THE REQUEST – Pull out each line of the records that contains the string "slurDashed". Uppercase and lowercase letters must match.

SUPPLIED ENTRIES –

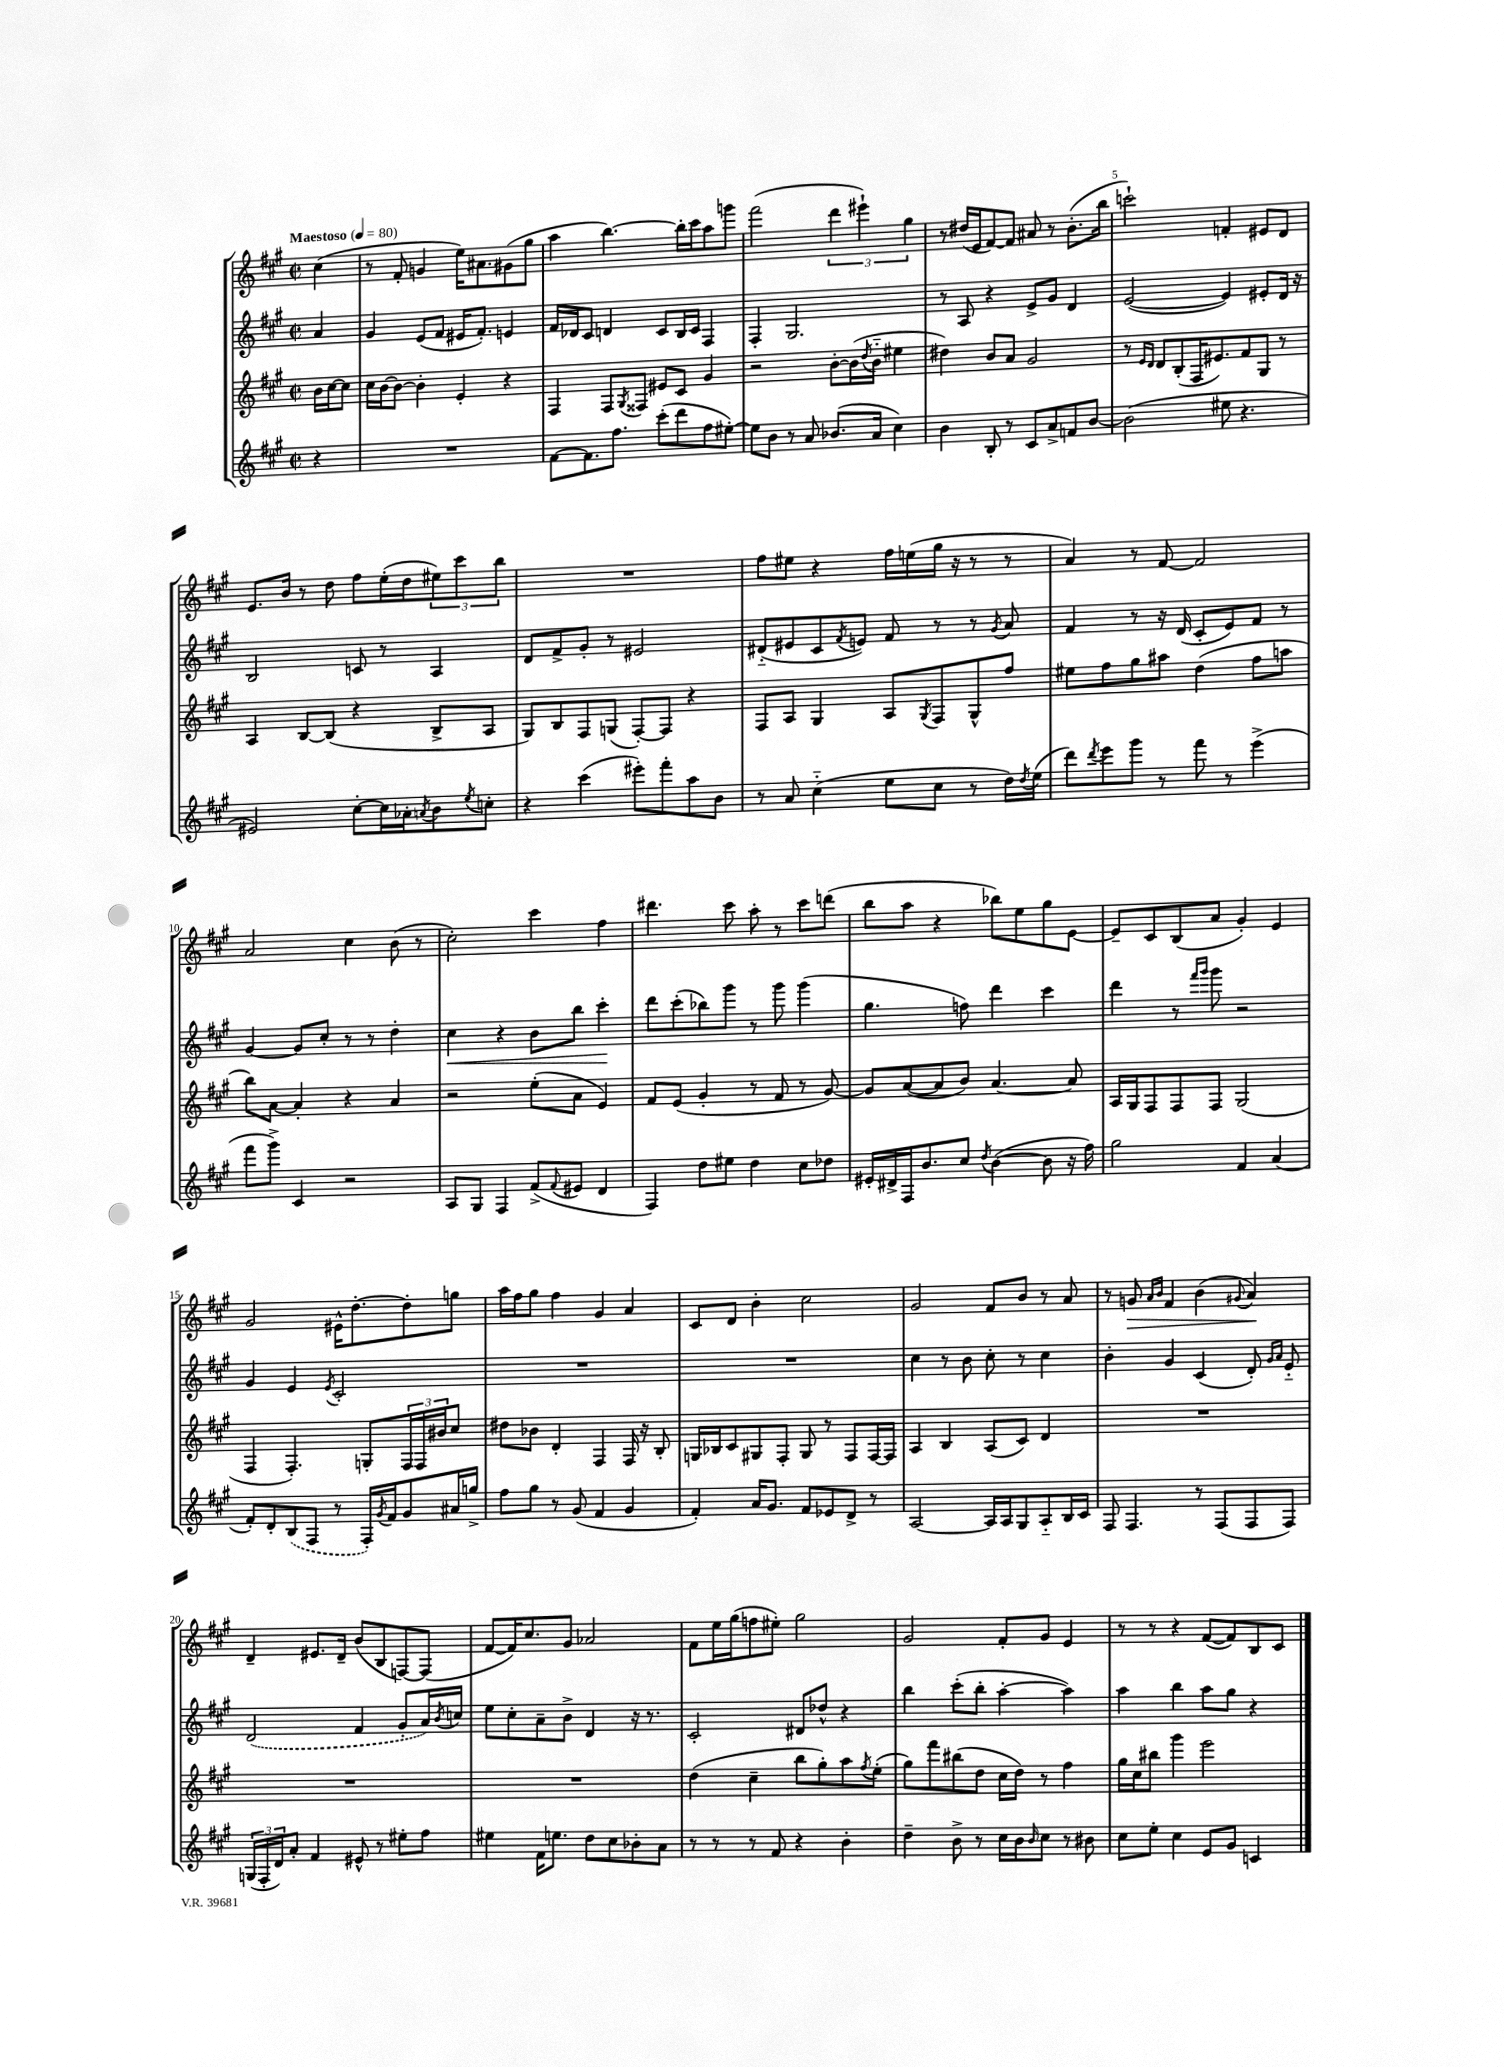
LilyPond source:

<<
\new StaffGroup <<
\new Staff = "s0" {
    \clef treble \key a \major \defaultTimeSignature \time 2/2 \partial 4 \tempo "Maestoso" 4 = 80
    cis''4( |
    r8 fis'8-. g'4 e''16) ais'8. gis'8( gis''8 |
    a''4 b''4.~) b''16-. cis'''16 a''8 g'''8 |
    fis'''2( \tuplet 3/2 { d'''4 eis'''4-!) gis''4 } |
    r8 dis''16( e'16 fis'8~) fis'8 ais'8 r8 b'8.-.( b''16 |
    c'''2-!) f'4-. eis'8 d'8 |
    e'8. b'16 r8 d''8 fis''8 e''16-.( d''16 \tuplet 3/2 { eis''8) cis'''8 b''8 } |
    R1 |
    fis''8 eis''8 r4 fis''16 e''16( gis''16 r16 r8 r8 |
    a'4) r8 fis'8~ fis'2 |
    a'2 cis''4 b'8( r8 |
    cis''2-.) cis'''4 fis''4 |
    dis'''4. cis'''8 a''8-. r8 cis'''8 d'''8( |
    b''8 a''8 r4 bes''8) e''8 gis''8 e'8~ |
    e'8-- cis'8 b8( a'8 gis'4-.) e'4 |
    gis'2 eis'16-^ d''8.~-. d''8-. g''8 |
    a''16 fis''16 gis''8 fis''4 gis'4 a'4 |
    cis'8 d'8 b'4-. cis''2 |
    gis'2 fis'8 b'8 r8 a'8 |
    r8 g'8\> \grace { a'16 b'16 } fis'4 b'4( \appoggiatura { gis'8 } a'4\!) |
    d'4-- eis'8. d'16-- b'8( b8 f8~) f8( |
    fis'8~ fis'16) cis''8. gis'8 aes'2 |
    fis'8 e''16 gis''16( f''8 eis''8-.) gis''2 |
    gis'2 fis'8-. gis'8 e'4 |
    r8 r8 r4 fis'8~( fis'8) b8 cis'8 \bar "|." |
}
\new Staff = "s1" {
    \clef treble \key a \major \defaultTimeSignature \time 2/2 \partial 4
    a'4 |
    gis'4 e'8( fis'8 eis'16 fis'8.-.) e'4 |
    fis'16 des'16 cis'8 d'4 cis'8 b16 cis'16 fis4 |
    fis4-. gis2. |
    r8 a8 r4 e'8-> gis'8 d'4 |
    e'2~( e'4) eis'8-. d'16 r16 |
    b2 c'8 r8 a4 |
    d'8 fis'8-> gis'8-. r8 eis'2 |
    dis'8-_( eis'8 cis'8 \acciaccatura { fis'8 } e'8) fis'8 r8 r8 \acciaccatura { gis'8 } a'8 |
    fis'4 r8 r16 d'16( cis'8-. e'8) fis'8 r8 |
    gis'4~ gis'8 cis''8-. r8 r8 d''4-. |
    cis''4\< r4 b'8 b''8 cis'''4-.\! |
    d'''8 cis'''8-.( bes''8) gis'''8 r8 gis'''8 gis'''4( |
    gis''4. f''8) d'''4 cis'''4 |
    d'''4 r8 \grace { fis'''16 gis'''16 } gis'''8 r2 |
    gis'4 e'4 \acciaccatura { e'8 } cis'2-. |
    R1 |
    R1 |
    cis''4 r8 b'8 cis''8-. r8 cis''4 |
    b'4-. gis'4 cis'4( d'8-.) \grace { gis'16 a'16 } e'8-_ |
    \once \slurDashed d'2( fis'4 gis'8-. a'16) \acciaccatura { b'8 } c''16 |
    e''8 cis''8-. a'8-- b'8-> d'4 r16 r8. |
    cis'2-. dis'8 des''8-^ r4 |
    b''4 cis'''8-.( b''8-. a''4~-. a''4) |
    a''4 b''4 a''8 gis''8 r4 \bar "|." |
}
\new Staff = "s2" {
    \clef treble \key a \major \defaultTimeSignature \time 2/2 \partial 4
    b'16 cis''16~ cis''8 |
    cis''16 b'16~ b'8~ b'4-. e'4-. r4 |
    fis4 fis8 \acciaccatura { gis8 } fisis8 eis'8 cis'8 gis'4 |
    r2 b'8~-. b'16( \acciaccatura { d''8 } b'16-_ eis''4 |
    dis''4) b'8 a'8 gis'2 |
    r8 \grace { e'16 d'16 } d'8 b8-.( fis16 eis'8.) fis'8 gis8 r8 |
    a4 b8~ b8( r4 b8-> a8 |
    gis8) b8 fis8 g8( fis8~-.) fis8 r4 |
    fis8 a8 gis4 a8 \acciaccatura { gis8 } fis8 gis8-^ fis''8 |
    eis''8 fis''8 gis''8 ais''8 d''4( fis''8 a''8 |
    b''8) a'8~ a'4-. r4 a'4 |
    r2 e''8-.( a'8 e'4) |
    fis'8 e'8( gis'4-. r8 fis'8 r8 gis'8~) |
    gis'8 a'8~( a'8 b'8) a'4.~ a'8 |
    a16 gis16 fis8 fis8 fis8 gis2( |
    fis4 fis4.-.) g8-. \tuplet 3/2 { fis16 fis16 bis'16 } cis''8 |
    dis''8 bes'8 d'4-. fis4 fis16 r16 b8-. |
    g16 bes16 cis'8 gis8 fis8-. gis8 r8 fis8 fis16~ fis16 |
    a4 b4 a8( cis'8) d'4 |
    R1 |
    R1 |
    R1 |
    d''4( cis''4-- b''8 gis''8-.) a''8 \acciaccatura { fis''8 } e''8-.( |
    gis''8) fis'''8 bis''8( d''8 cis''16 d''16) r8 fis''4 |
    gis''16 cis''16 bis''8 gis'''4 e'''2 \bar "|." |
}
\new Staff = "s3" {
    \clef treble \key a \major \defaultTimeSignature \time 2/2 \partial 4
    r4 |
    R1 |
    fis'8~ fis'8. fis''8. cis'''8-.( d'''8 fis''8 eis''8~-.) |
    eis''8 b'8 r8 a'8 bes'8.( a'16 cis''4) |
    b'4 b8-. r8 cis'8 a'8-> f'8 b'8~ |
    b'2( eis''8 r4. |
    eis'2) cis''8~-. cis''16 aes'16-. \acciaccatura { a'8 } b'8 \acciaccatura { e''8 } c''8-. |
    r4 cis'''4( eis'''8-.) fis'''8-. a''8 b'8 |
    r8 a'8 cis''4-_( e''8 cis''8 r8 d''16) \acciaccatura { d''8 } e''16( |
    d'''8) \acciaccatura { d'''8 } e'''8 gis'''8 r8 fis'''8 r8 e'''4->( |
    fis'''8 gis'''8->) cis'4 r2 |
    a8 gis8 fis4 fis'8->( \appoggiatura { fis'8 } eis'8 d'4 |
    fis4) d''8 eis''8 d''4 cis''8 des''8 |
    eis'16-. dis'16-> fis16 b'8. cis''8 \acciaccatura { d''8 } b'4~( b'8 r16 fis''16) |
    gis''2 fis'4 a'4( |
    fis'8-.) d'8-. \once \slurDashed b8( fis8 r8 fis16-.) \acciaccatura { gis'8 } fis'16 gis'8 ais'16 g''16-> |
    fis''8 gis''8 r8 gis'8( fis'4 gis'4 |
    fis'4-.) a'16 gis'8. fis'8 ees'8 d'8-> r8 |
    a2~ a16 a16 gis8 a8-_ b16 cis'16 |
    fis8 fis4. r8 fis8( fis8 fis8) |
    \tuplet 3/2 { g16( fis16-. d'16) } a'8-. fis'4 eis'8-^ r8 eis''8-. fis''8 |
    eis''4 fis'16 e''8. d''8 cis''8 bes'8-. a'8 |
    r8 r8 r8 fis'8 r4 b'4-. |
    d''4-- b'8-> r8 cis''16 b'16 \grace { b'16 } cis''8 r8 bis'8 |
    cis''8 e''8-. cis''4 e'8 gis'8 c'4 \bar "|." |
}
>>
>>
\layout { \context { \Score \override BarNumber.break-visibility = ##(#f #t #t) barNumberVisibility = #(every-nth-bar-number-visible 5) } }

SOLUTION BELOW –
    \once \slurDashed d'2( fis'4 gis'8-. a'16) \acciaccatura { b'8 } c''16 |
    fis'8-.) d'8-. \once \slurDashed b8( fis8 r8 fis16-.) \acciaccatura { gis'8 } fis'16 gis'8 ais'16 g''16-> |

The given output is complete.